Exercise goal
From the listing below, reproduce word for word the part that opens with the line containing "none -> red brick D5:F6 level 1" and closes with the line containing "none -> red brick E5:F5 level 2"; reproduce nothing else.

Information supplied
══════════

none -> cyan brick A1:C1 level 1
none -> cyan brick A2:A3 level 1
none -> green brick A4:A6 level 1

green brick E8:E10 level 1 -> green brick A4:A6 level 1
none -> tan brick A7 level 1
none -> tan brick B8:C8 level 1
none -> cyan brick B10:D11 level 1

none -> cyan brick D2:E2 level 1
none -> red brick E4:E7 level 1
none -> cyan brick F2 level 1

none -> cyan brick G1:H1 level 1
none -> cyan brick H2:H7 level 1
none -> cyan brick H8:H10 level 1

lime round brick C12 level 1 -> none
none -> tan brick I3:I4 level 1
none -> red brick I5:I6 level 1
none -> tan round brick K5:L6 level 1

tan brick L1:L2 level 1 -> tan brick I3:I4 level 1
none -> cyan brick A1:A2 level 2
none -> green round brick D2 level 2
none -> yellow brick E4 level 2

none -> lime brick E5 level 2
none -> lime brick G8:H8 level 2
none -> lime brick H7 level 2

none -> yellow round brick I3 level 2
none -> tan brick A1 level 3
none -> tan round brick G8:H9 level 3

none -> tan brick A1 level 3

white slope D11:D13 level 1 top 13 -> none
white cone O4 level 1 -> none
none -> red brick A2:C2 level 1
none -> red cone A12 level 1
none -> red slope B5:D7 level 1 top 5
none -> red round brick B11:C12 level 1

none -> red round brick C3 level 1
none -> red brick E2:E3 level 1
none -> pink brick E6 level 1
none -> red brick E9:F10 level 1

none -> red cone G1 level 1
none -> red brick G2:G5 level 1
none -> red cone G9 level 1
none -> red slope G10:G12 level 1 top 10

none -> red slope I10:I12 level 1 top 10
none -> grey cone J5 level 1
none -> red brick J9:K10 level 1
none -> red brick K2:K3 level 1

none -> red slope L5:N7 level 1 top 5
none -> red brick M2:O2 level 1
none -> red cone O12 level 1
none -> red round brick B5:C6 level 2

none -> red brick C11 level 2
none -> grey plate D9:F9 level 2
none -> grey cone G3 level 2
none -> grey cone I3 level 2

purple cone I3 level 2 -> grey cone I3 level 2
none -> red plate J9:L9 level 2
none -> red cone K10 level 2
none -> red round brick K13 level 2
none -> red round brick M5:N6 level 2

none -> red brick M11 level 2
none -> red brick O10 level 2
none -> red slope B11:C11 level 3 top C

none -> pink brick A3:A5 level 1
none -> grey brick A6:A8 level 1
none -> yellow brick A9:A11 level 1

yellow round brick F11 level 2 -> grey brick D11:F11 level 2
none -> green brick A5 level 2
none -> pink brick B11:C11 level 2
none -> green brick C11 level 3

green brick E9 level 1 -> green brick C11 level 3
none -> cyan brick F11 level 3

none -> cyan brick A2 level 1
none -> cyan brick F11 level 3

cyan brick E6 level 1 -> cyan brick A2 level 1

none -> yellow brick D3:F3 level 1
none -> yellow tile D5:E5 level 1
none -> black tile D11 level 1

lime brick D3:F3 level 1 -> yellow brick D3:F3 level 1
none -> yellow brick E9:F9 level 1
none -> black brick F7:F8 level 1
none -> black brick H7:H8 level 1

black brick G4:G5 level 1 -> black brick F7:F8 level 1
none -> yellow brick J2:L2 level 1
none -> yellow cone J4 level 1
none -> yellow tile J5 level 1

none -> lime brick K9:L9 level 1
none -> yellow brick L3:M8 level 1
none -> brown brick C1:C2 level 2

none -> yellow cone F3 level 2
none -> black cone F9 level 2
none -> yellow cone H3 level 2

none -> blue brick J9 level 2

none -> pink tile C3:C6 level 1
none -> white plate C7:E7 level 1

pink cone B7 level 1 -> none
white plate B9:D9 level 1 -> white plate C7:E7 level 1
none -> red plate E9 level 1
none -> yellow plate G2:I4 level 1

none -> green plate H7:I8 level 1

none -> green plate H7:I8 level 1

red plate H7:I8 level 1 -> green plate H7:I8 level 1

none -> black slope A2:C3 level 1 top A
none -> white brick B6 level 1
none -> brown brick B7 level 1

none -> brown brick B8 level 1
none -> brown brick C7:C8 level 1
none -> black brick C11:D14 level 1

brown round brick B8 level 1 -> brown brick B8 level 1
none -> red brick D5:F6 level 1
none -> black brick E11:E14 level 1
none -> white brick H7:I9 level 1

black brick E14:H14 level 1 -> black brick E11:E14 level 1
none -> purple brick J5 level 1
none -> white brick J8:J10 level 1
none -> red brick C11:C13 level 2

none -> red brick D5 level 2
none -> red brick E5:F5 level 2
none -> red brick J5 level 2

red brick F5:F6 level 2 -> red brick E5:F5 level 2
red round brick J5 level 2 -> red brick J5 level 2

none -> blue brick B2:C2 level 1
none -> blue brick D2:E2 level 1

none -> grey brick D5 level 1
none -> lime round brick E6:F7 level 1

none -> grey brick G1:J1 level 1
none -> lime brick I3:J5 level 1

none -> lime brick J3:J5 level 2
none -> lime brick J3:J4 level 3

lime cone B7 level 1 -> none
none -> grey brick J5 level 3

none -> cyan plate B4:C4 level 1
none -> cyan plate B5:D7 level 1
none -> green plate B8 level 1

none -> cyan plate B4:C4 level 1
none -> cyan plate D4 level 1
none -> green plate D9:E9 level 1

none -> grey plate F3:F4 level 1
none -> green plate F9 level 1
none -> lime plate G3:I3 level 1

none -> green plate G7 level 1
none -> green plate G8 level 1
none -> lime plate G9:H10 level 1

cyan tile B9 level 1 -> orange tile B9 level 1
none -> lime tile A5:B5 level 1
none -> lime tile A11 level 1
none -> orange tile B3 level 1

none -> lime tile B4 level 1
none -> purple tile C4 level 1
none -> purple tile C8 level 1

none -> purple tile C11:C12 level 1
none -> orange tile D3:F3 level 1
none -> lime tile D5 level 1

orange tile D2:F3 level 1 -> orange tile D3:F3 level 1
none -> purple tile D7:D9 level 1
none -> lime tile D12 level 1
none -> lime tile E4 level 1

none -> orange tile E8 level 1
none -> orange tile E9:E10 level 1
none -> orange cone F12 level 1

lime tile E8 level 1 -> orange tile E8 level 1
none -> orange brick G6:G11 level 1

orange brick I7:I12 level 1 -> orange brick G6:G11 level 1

══════════

Solution
none -> red brick D5:F6 level 1
none -> black brick E11:E14 level 1
none -> white brick H7:I9 level 1

black brick E14:H14 level 1 -> black brick E11:E14 level 1
none -> purple brick J5 level 1
none -> white brick J8:J10 level 1
none -> red brick C11:C13 level 2

none -> red brick D5 level 2
none -> red brick E5:F5 level 2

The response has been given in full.